All records that follow are to be copied exactly, with images omitted.
━━━━━ RECORDS FOR THIS EXERCISE ━━━━━
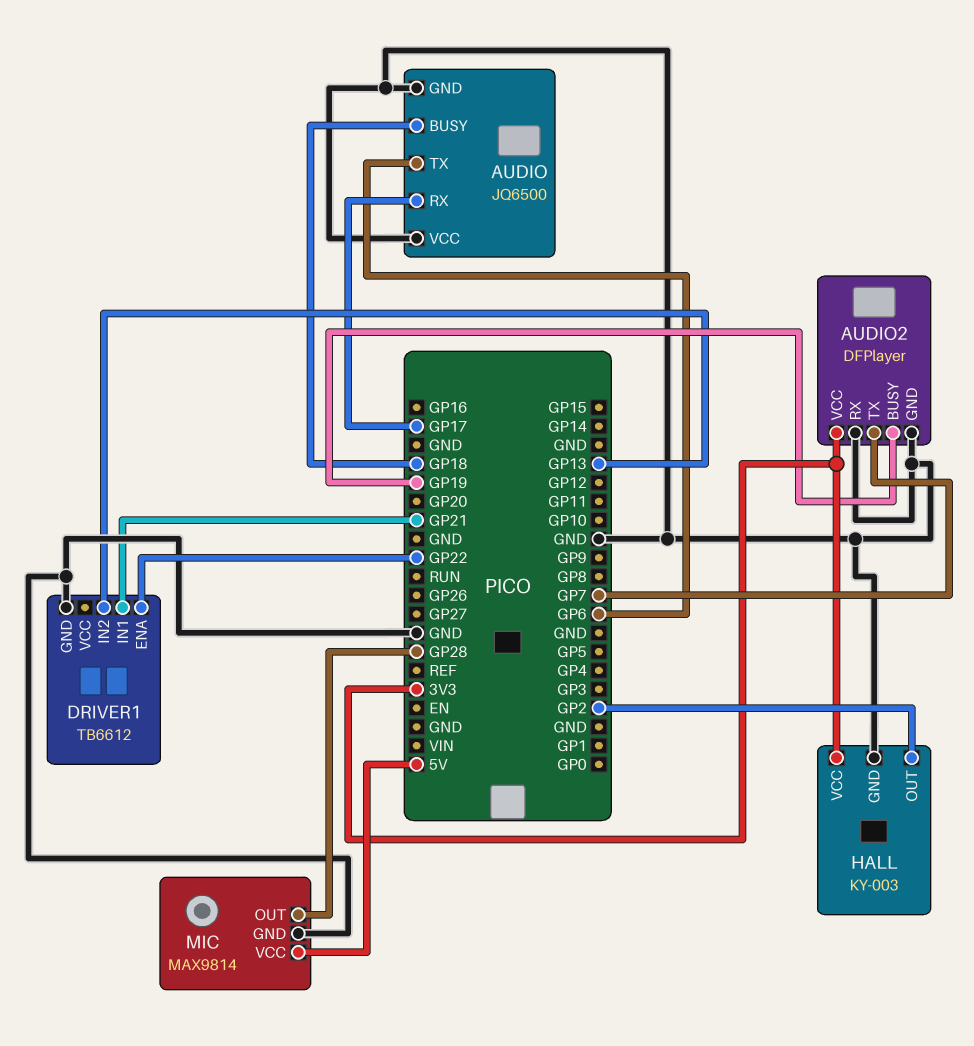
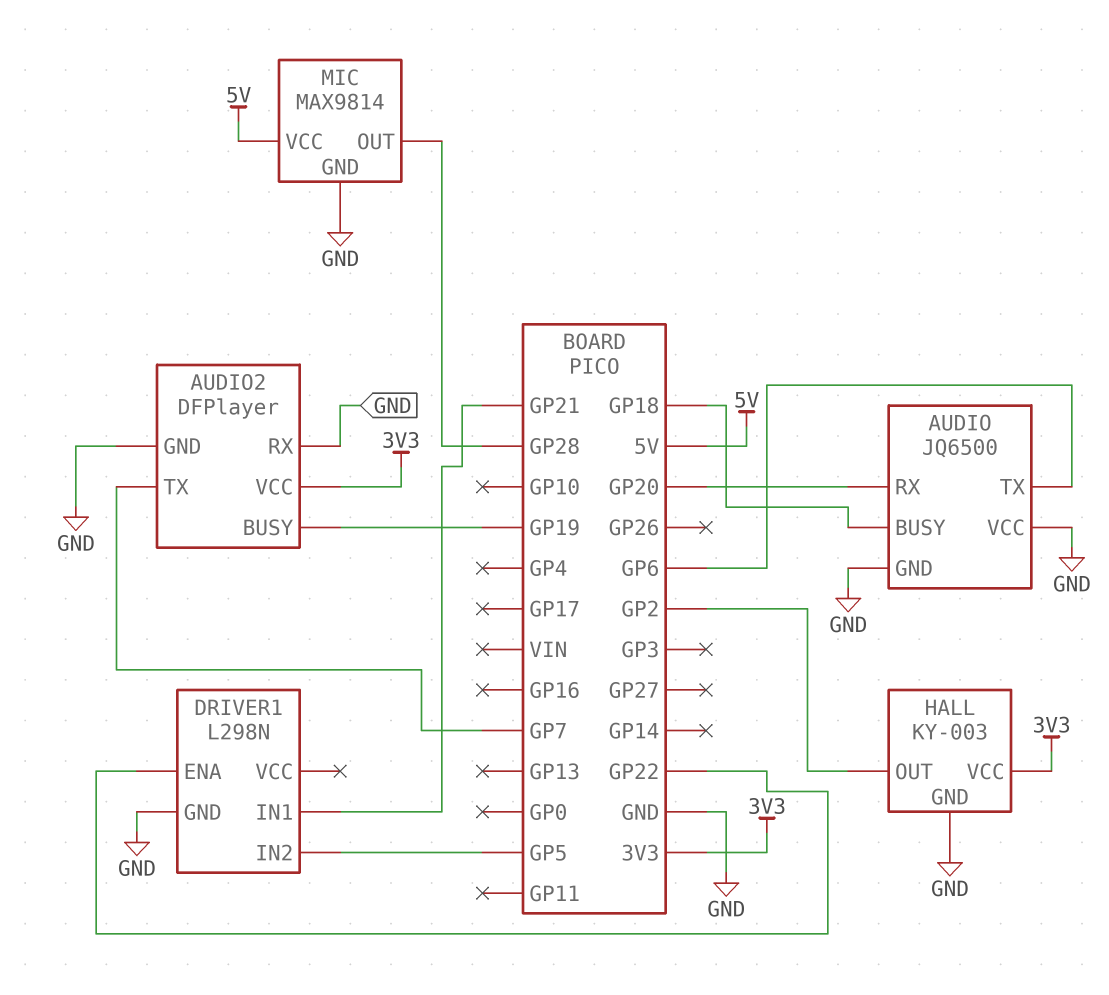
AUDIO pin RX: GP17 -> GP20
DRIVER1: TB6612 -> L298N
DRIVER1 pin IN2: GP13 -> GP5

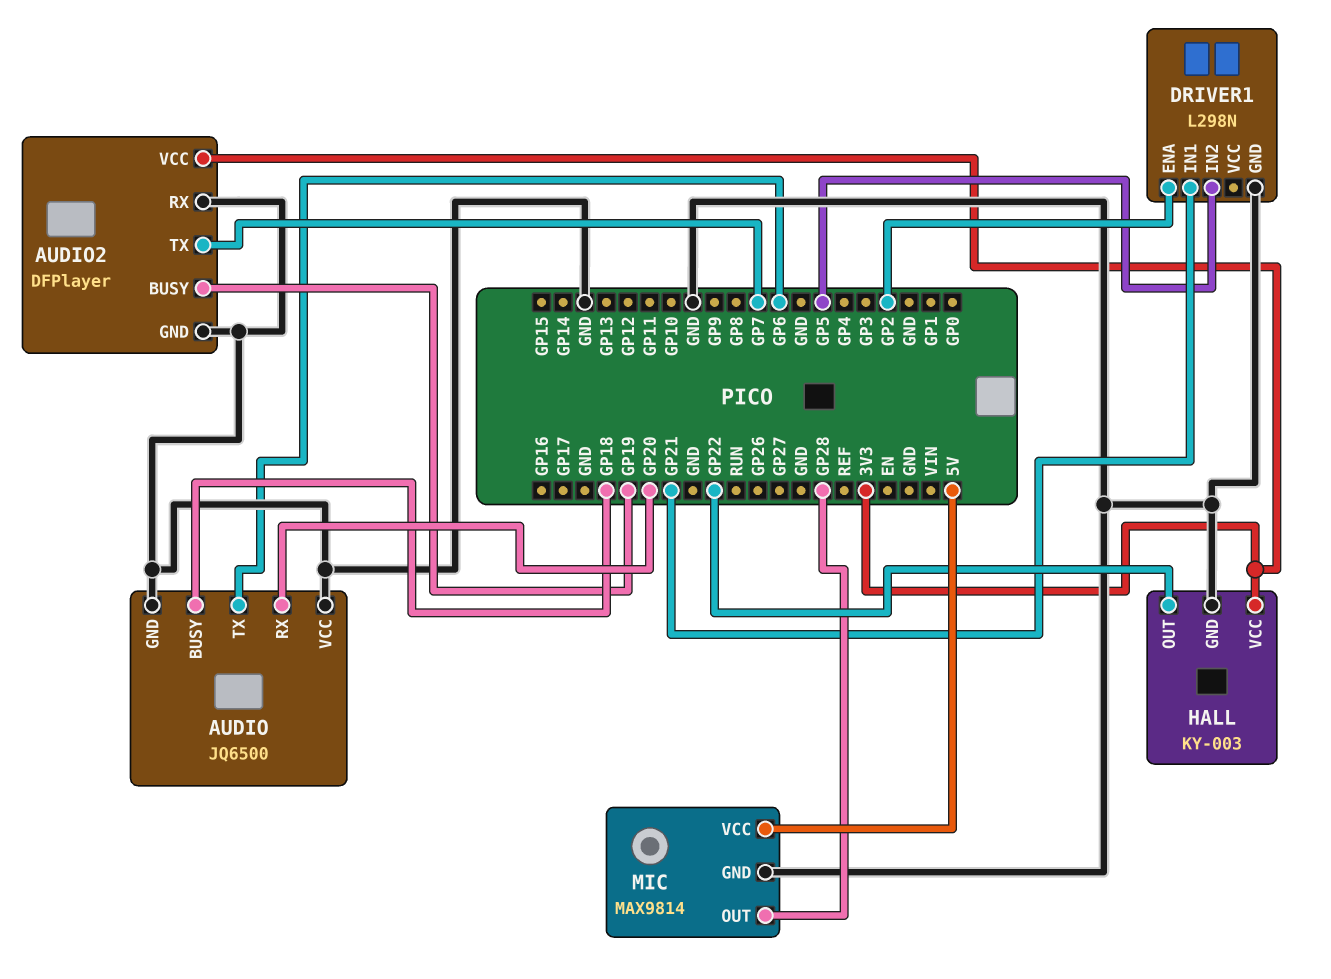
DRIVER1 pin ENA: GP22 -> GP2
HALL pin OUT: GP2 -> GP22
━━━━━
| SOLUTION |
AUDIO pin RX: GP17 -> GP20
DRIVER1: TB6612 -> L298N
DRIVER1 pin IN2: GP13 -> GP5

DRIVER1 pin ENA: GP22 -> GP2
HALL pin OUT: GP2 -> GP22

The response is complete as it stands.